*** THE DATA ***

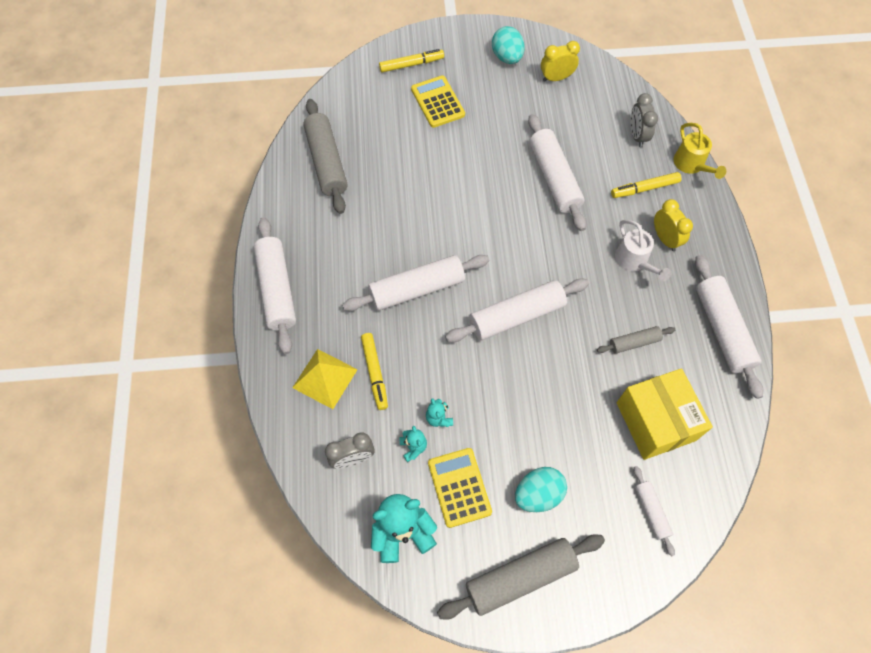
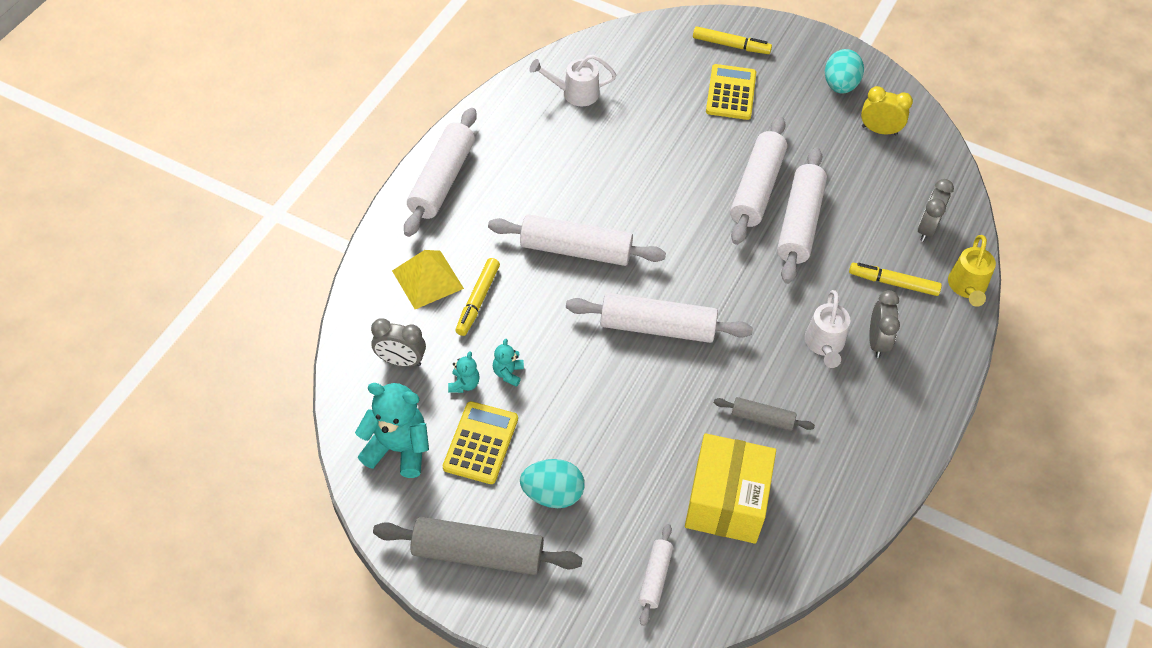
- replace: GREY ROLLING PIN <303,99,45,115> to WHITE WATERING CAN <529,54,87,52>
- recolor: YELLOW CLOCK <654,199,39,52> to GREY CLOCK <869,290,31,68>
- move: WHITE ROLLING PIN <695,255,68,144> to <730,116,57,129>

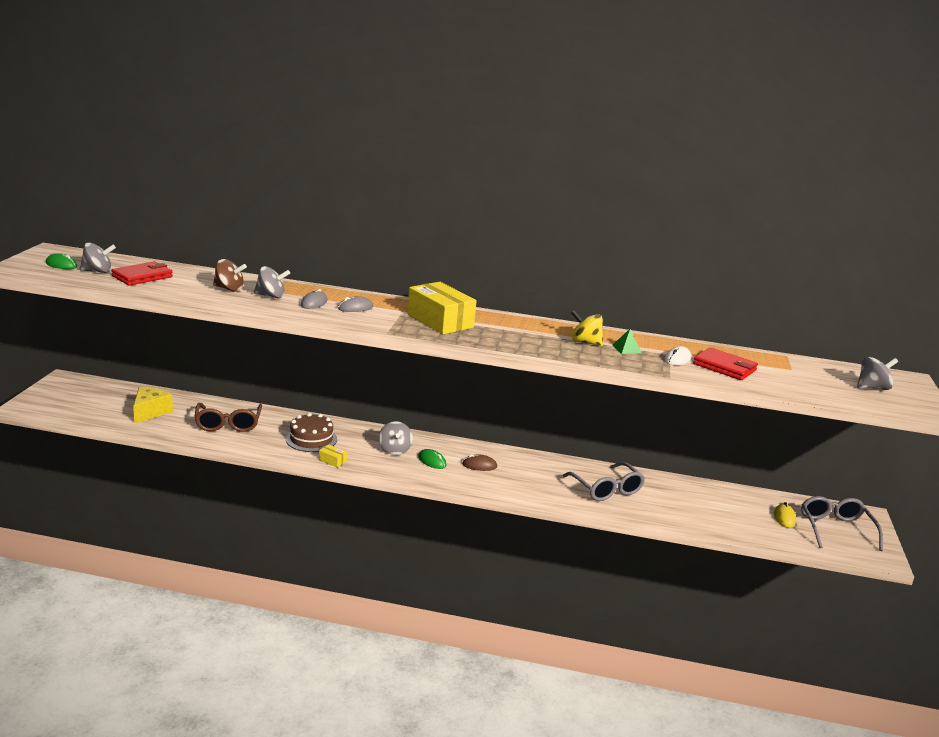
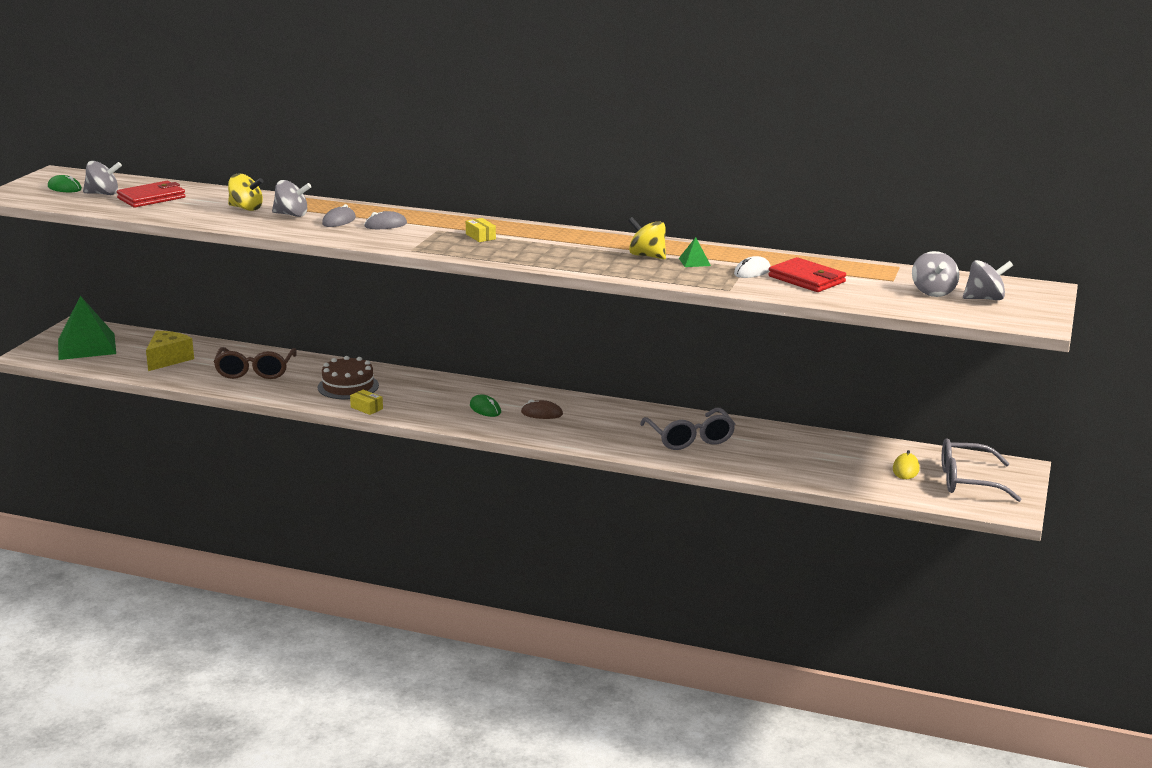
- recolor: BROWN SPINNING TOP <213,259,34,33> to YELLOW SPINNING TOP <228,174,35,37>
- move: GREY SPINNING TOP <379,421,34,34> to <912,251,47,46>
- resize: YELLOW BOX <407,282,70,52> = <466,218,30,24> x0.41
- rotate: GREY GLASSES <801,496,82,55> = <942,438,79,64> 90 degrees counterclockwise
- insert: GREEN PYRAMID <58,296,58,64>

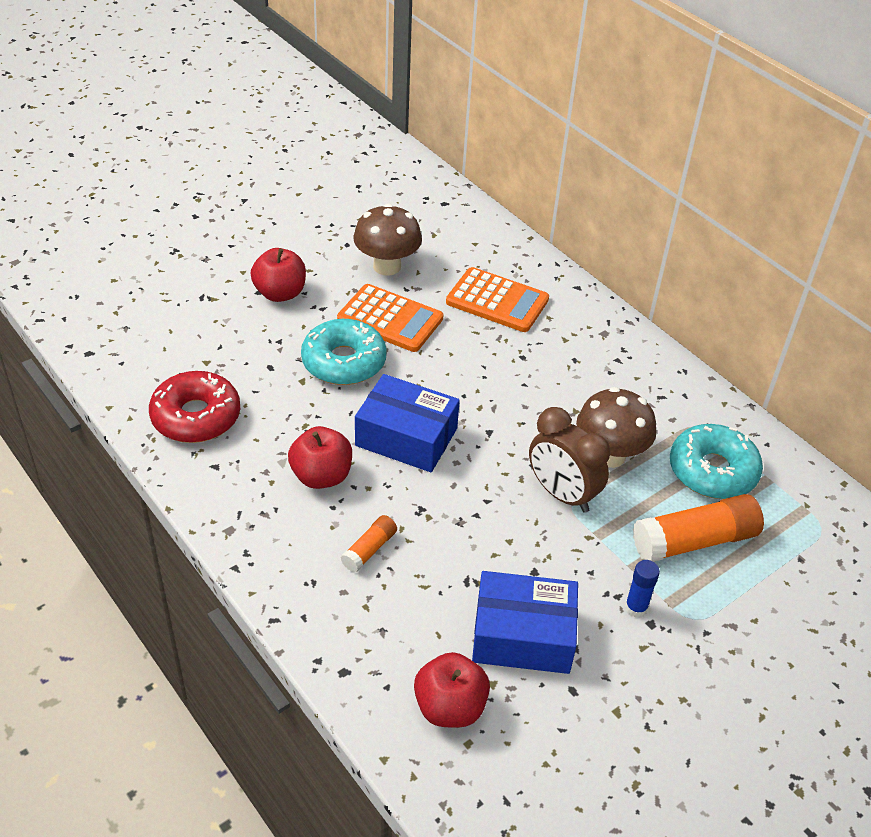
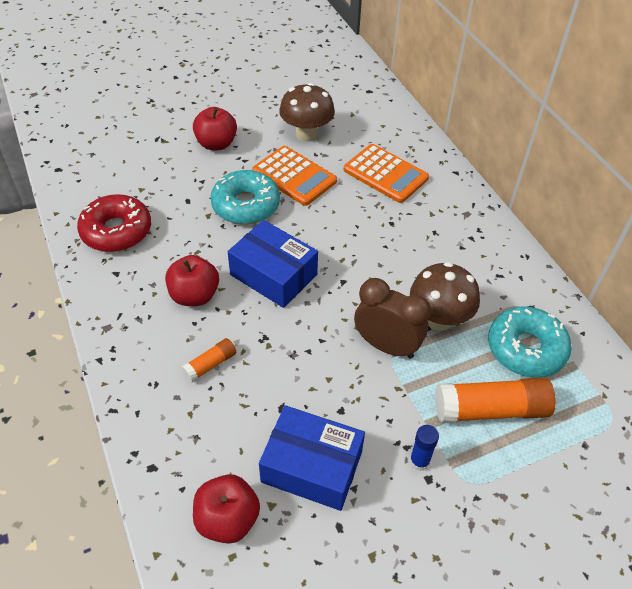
- rotate: BROWN CLOCK <529,407,81,106> = <354,278,77,81> 150 degrees clockwise

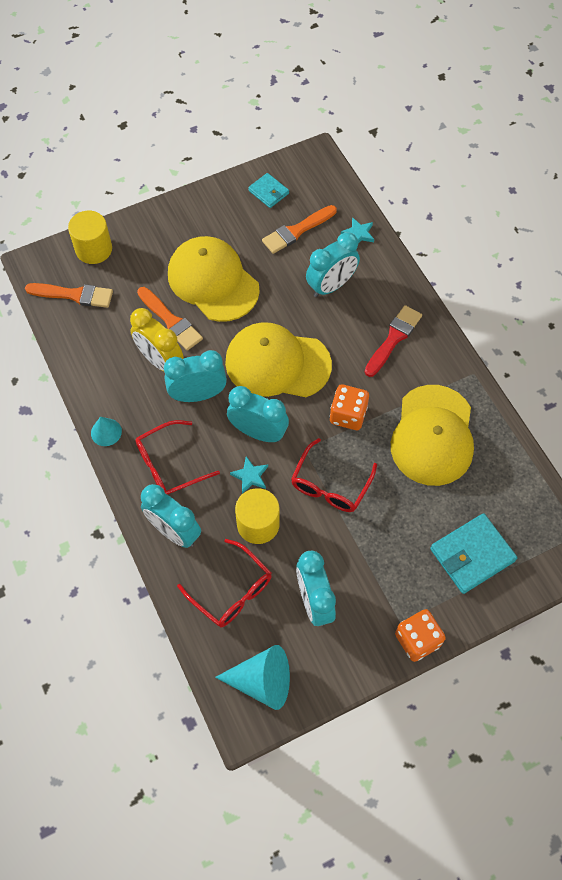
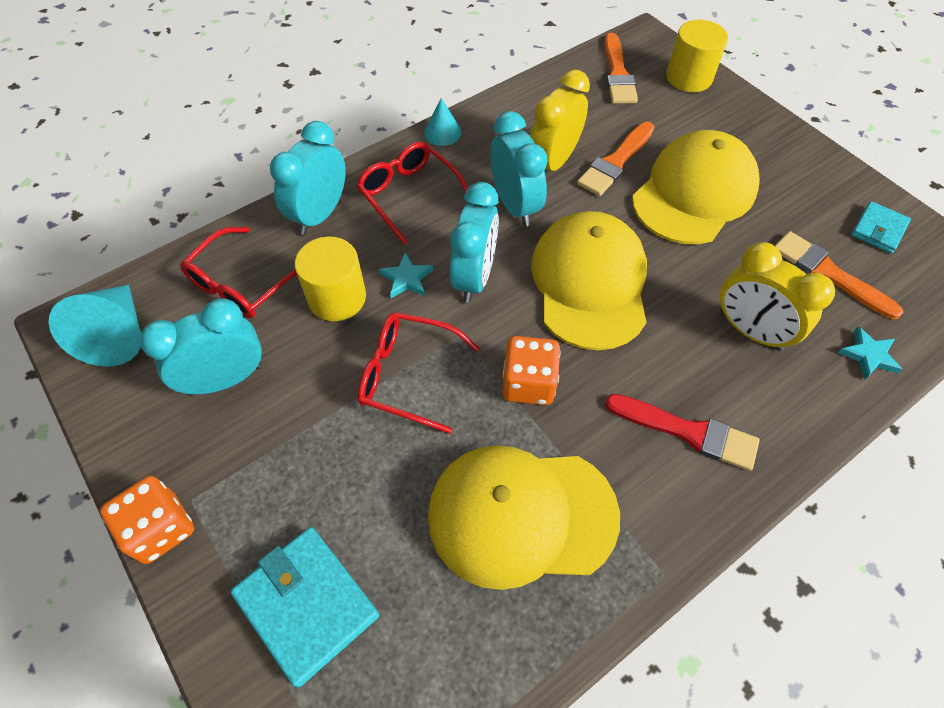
- recolor: TURQUOISE CLOCK <306,232,54,65> to YELLOW CLOCK <720,242,115,109>

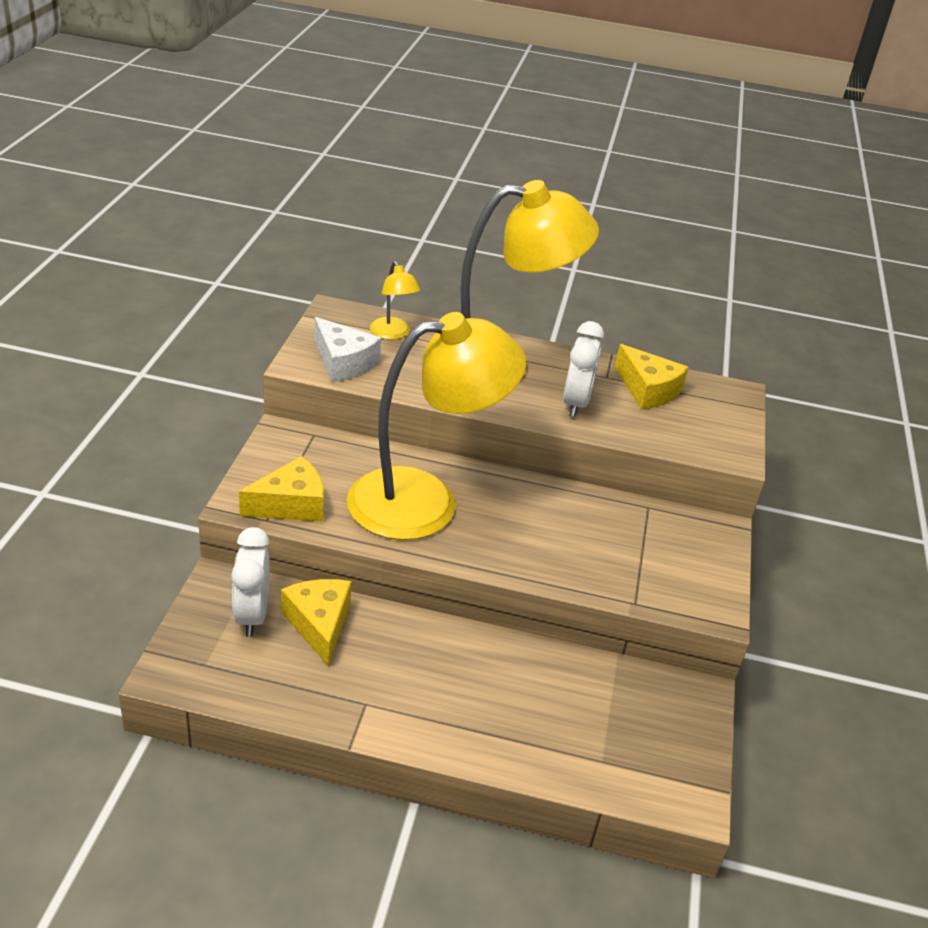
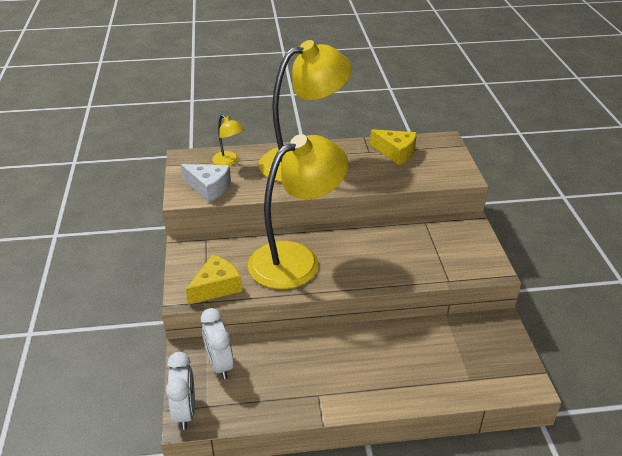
- delete: YELLOW CHEESE <281,579,70,88>
- move: WHITE CLOCK <563,321,41,96> to <166,352,29,78>

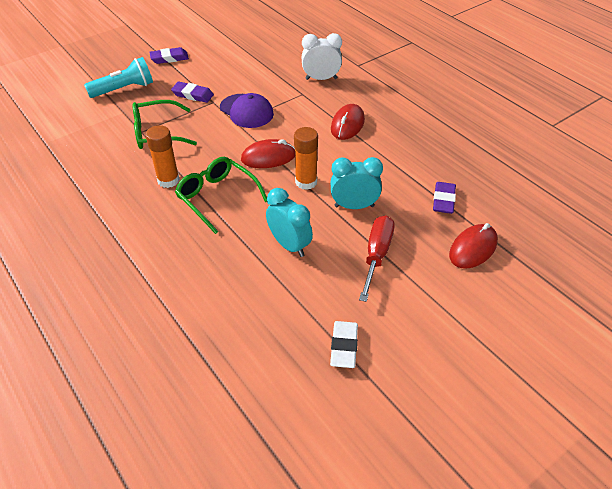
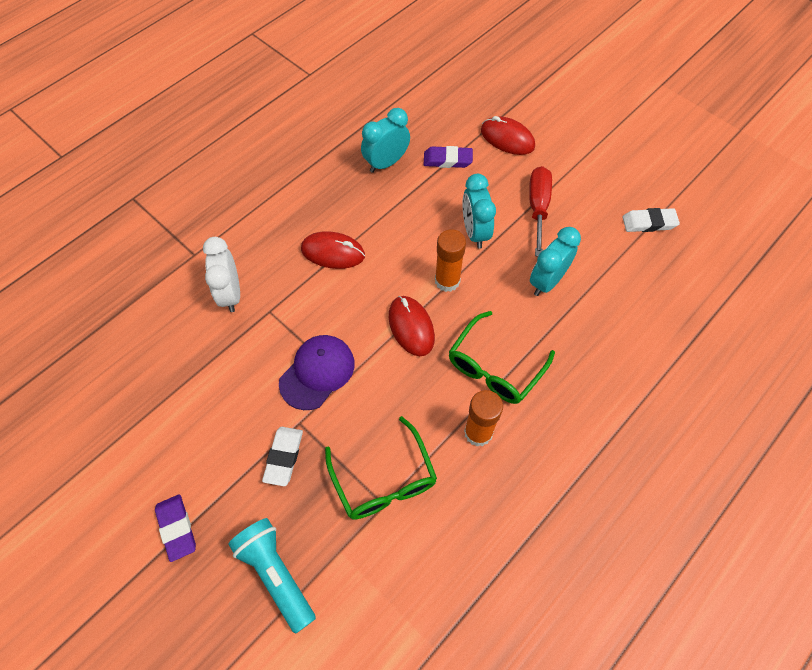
- recolor: PURPLE ERASER <171,82,43,21> to WHITE ERASER <262,427,41,59>
- rotate: RED SCREWDRIVER <359,215,36,87> = <529,166,23,90> 90 degrees clockwise
- insert: TURQUOISE CLOCK <361,108,49,65>

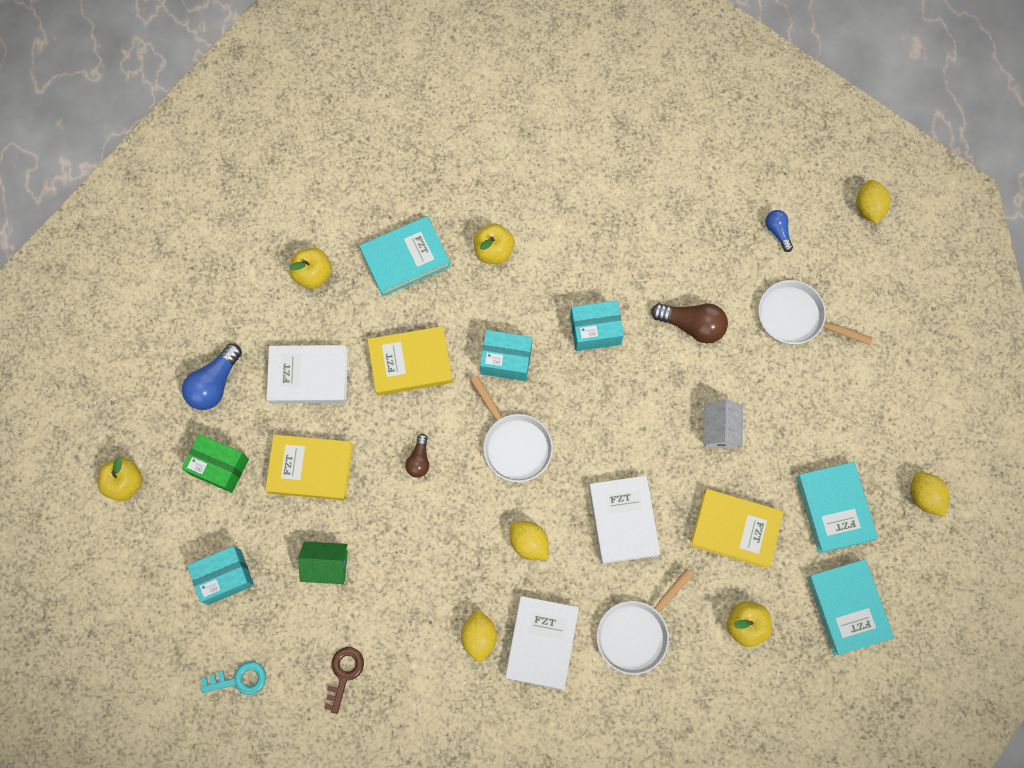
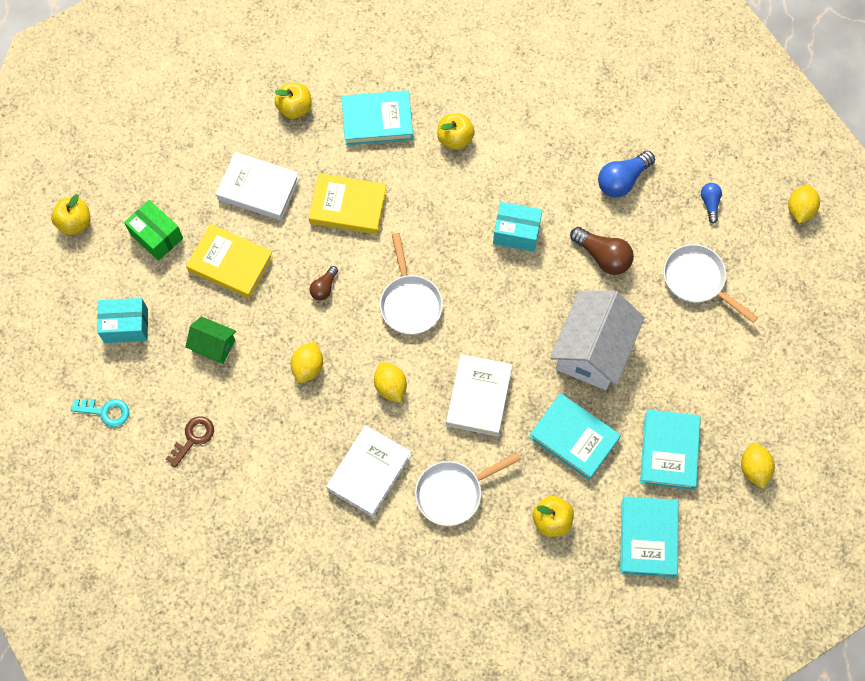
- move: BLUE LIGHT BULB <182,343,60,67> to <598,151,57,47>
- move: YELLOW LEMON <461,609,36,53> to <291,341,32,42>
- delete: TURQUOISE BOX <480,330,52,51>
- recolor: YELLOW BOOK <690,489,94,80> to TURQUOISE BOOK <529,393,92,87>
- resize: WHITE HOUSE <703,399,40,50> = <550,290,95,100> x1.97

*** End of THE DATA ***

When printing the entries, leave out the images and keep everything else exact.

## [RESULT]
- replace: GREY ROLLING PIN <303,99,45,115> to WHITE WATERING CAN <529,54,87,52>
- recolor: YELLOW CLOCK <654,199,39,52> to GREY CLOCK <869,290,31,68>
- move: WHITE ROLLING PIN <695,255,68,144> to <730,116,57,129>

- recolor: BROWN SPINNING TOP <213,259,34,33> to YELLOW SPINNING TOP <228,174,35,37>
- move: GREY SPINNING TOP <379,421,34,34> to <912,251,47,46>
- resize: YELLOW BOX <407,282,70,52> = <466,218,30,24> x0.41
- rotate: GREY GLASSES <801,496,82,55> = <942,438,79,64> 90 degrees counterclockwise
- insert: GREEN PYRAMID <58,296,58,64>

- rotate: BROWN CLOCK <529,407,81,106> = <354,278,77,81> 150 degrees clockwise

- recolor: TURQUOISE CLOCK <306,232,54,65> to YELLOW CLOCK <720,242,115,109>

- delete: YELLOW CHEESE <281,579,70,88>
- move: WHITE CLOCK <563,321,41,96> to <166,352,29,78>

- recolor: PURPLE ERASER <171,82,43,21> to WHITE ERASER <262,427,41,59>
- rotate: RED SCREWDRIVER <359,215,36,87> = <529,166,23,90> 90 degrees clockwise
- insert: TURQUOISE CLOCK <361,108,49,65>

- move: BLUE LIGHT BULB <182,343,60,67> to <598,151,57,47>
- move: YELLOW LEMON <461,609,36,53> to <291,341,32,42>
- delete: TURQUOISE BOX <480,330,52,51>
- recolor: YELLOW BOOK <690,489,94,80> to TURQUOISE BOOK <529,393,92,87>
- resize: WHITE HOUSE <703,399,40,50> = <550,290,95,100> x1.97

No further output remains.